§ **What you will do**: A verbatim reproduction of the lines below, from the line containing "R3: 510k (0V, BUF) -> none" through the line containing "R1: none -> 39k (GND, VA)", both ends included, is the whole required output.

§ **Dataset**:
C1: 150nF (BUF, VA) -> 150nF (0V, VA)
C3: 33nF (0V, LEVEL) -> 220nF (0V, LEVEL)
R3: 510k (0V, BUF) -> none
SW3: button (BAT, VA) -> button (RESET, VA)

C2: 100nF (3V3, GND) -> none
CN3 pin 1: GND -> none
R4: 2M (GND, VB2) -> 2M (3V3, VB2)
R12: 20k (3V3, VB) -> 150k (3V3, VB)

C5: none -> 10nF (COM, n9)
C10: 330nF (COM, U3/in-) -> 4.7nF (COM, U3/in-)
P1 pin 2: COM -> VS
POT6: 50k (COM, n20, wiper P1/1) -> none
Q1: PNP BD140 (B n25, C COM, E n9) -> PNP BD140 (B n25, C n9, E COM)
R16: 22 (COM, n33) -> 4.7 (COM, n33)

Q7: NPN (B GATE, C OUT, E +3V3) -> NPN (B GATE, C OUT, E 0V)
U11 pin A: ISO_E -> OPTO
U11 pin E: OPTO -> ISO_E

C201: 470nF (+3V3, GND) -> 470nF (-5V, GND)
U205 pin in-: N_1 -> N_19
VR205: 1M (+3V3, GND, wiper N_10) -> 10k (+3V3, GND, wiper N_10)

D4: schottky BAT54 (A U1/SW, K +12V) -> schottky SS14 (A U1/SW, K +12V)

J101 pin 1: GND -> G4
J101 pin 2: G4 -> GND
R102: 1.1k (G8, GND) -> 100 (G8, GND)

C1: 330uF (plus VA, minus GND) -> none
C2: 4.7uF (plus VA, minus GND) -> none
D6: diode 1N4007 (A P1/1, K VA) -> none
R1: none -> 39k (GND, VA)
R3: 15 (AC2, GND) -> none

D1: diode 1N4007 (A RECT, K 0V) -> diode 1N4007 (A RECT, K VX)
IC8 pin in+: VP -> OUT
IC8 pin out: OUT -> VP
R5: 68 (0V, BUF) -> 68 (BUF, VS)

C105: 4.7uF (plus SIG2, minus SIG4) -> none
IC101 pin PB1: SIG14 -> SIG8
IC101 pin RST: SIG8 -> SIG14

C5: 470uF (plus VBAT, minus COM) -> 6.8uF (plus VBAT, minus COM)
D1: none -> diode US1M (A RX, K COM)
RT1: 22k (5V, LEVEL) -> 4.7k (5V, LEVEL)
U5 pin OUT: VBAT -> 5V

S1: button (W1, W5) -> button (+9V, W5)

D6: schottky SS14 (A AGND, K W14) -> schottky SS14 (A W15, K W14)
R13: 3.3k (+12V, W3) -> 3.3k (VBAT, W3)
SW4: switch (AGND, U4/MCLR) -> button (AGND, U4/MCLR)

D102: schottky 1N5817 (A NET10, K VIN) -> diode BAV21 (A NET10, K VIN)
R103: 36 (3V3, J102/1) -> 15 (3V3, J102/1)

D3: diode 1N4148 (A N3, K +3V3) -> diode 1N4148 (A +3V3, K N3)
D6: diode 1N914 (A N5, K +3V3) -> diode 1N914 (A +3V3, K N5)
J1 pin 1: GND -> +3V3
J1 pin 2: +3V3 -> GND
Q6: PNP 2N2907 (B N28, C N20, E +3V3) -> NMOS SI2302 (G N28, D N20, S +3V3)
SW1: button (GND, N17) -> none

§ **Answer space**:
R3: 510k (0V, BUF) -> none
SW3: button (BAT, VA) -> button (RESET, VA)

C2: 100nF (3V3, GND) -> none
CN3 pin 1: GND -> none
R4: 2M (GND, VB2) -> 2M (3V3, VB2)
R12: 20k (3V3, VB) -> 150k (3V3, VB)

C5: none -> 10nF (COM, n9)
C10: 330nF (COM, U3/in-) -> 4.7nF (COM, U3/in-)
P1 pin 2: COM -> VS
POT6: 50k (COM, n20, wiper P1/1) -> none
Q1: PNP BD140 (B n25, C COM, E n9) -> PNP BD140 (B n25, C n9, E COM)
R16: 22 (COM, n33) -> 4.7 (COM, n33)

Q7: NPN (B GATE, C OUT, E +3V3) -> NPN (B GATE, C OUT, E 0V)
U11 pin A: ISO_E -> OPTO
U11 pin E: OPTO -> ISO_E

C201: 470nF (+3V3, GND) -> 470nF (-5V, GND)
U205 pin in-: N_1 -> N_19
VR205: 1M (+3V3, GND, wiper N_10) -> 10k (+3V3, GND, wiper N_10)

D4: schottky BAT54 (A U1/SW, K +12V) -> schottky SS14 (A U1/SW, K +12V)

J101 pin 1: GND -> G4
J101 pin 2: G4 -> GND
R102: 1.1k (G8, GND) -> 100 (G8, GND)

C1: 330uF (plus VA, minus GND) -> none
C2: 4.7uF (plus VA, minus GND) -> none
D6: diode 1N4007 (A P1/1, K VA) -> none
R1: none -> 39k (GND, VA)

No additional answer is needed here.